◆ Your objective:
The records below are to be written out exactly, with every picture omitted.

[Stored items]
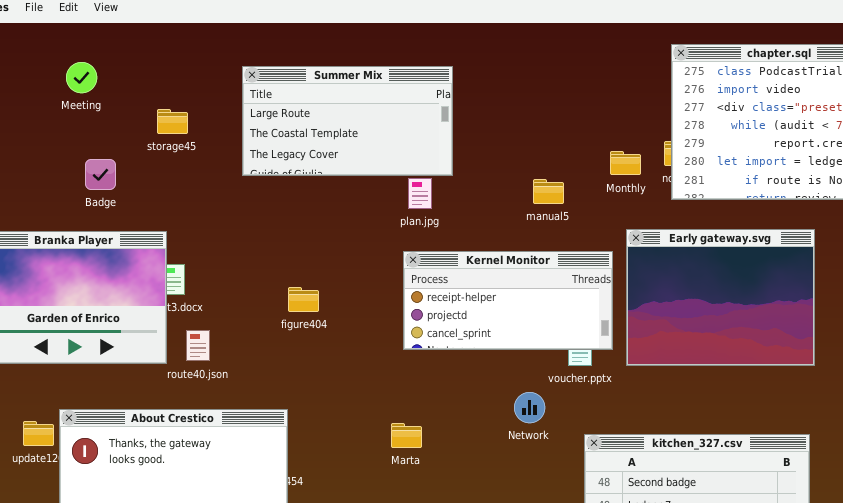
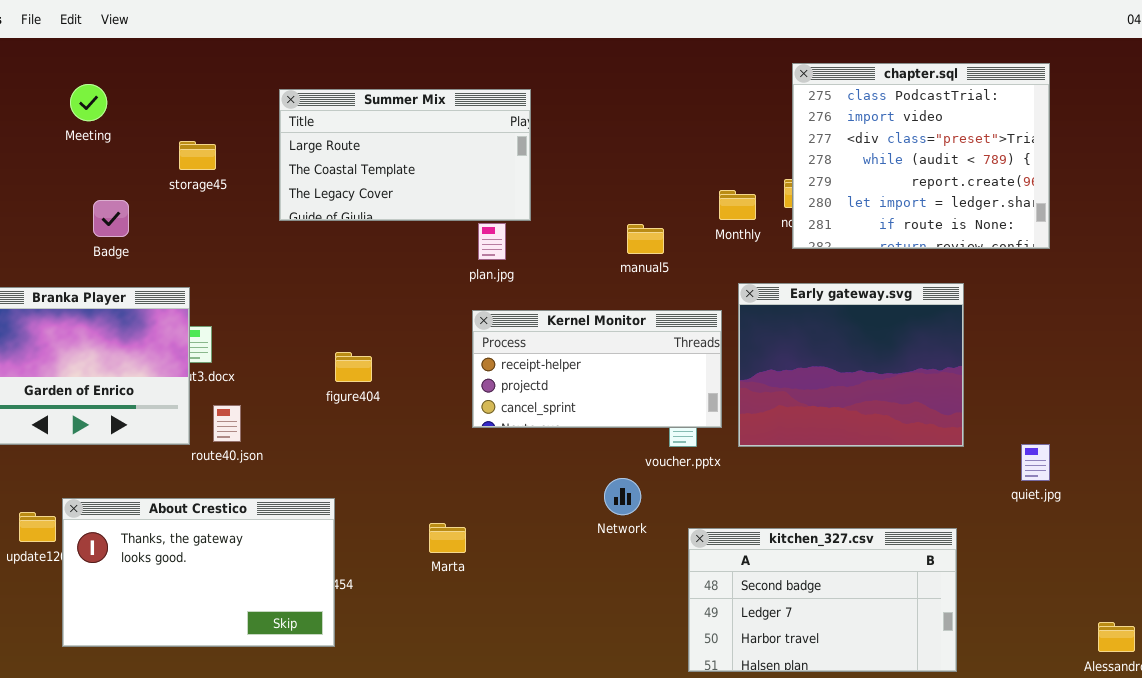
Marta: [391,423,422,448] -> [429,523,466,553], moved

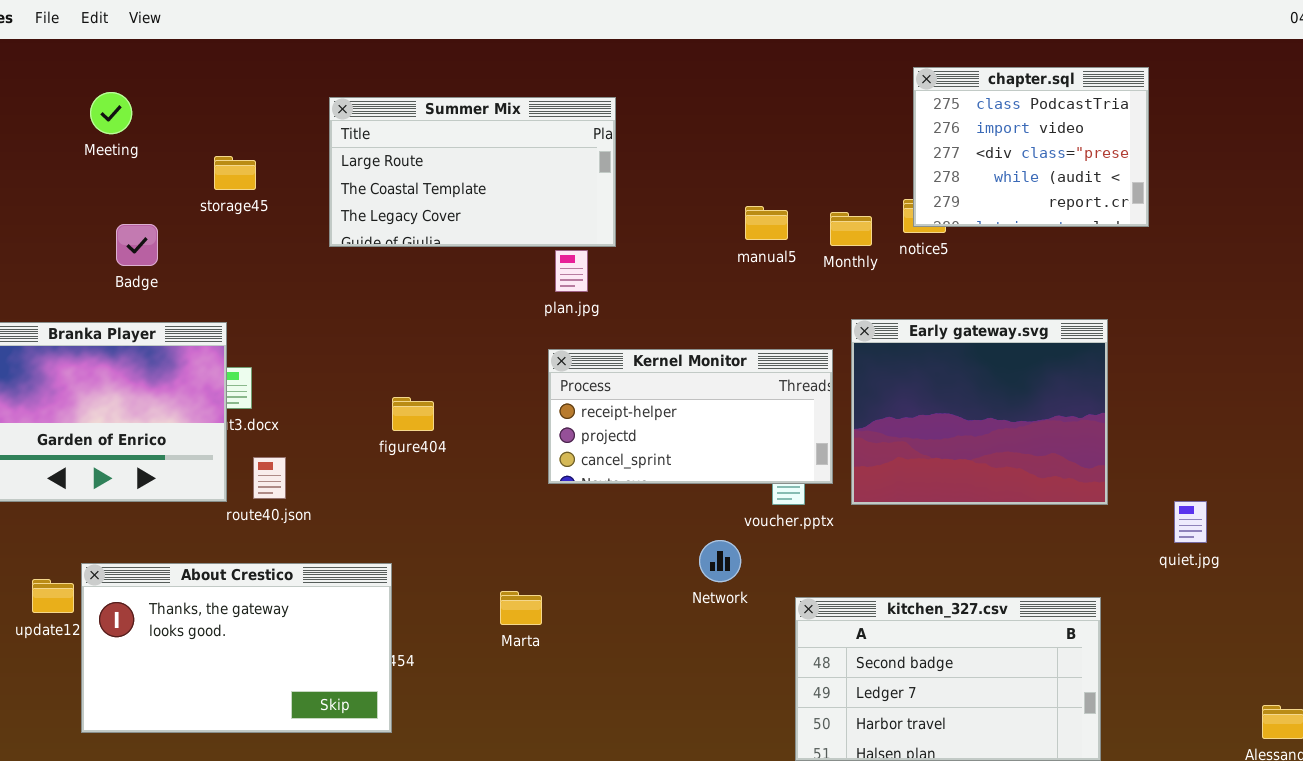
chapter.sql: [792,63,1050,249] -> [913,67,1149,227], resized
manual5: [627,224,664,254] -> [745,206,788,240], moved

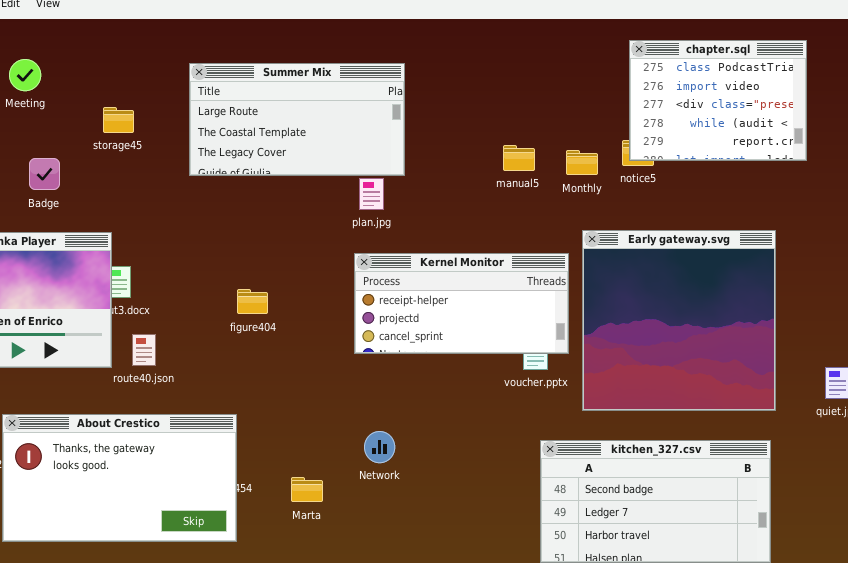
Early gateway.svg: [851,319,1108,505] -> [582,230,776,411], resized
Network: [699,540,741,582] -> [364,431,395,463], moved
Marta: [500,591,542,625] -> [291,477,323,502], moved

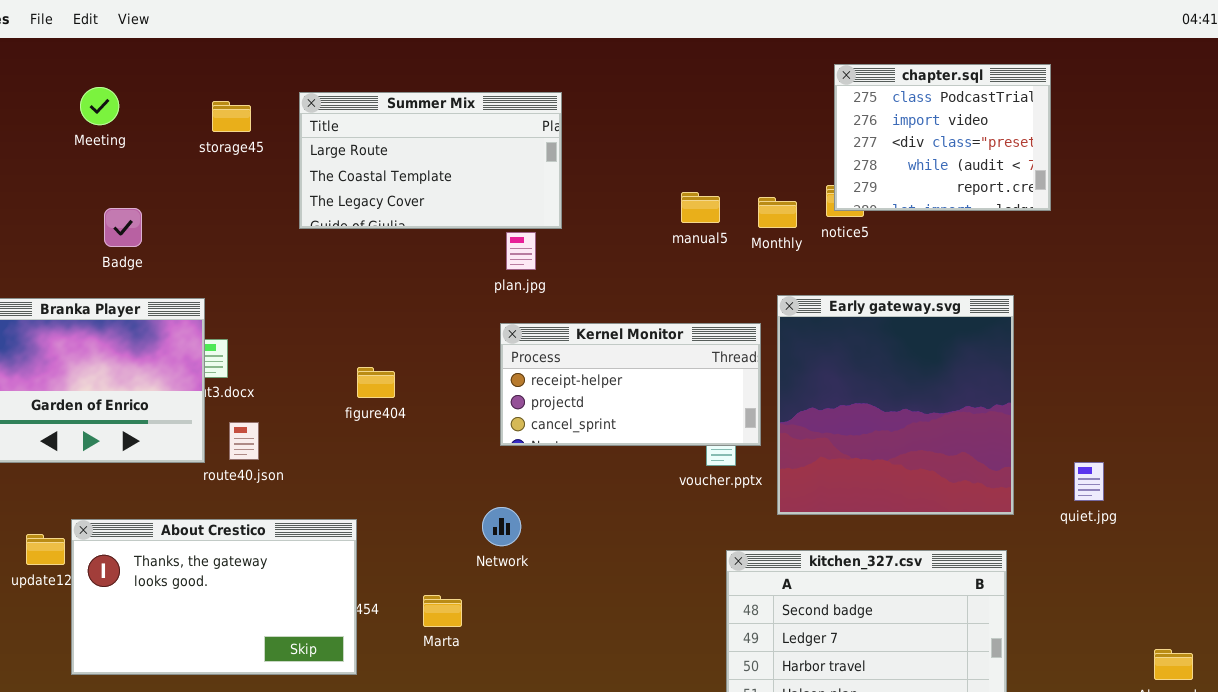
storage45: [103,107,134,133] -> [212,101,251,132], moved
Network: [364,431,395,463] -> [482,507,521,546], moved

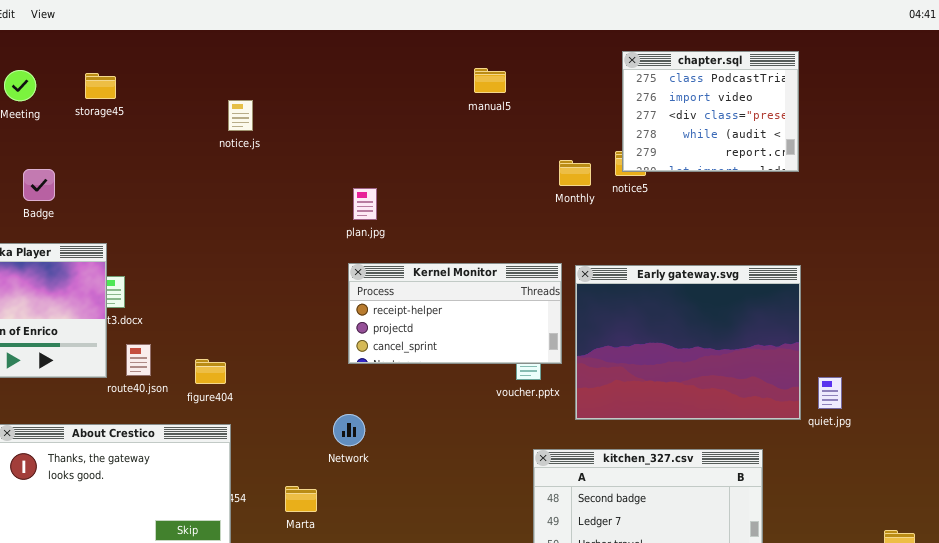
Summer Mix: [299,92,562,229] -> none, closed
storage45: [212,101,251,132] -> [85,73,116,99], moved
manual5: [681,192,720,223] -> [474,68,506,93], moved
Early gateway.svg: [777,295,1014,515] -> [575,265,801,420], resized
figure404: [357,367,395,398] -> [195,359,226,384], moved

◆ Response for this exercise:
Marta: [391,423,422,448] -> [429,523,466,553], moved

chapter.sql: [792,63,1050,249] -> [913,67,1149,227], resized
manual5: [627,224,664,254] -> [745,206,788,240], moved

Early gateway.svg: [851,319,1108,505] -> [582,230,776,411], resized
Network: [699,540,741,582] -> [364,431,395,463], moved
Marta: [500,591,542,625] -> [291,477,323,502], moved

storage45: [103,107,134,133] -> [212,101,251,132], moved
Network: [364,431,395,463] -> [482,507,521,546], moved

Summer Mix: [299,92,562,229] -> none, closed
storage45: [212,101,251,132] -> [85,73,116,99], moved
manual5: [681,192,720,223] -> [474,68,506,93], moved
Early gateway.svg: [777,295,1014,515] -> [575,265,801,420], resized
figure404: [357,367,395,398] -> [195,359,226,384], moved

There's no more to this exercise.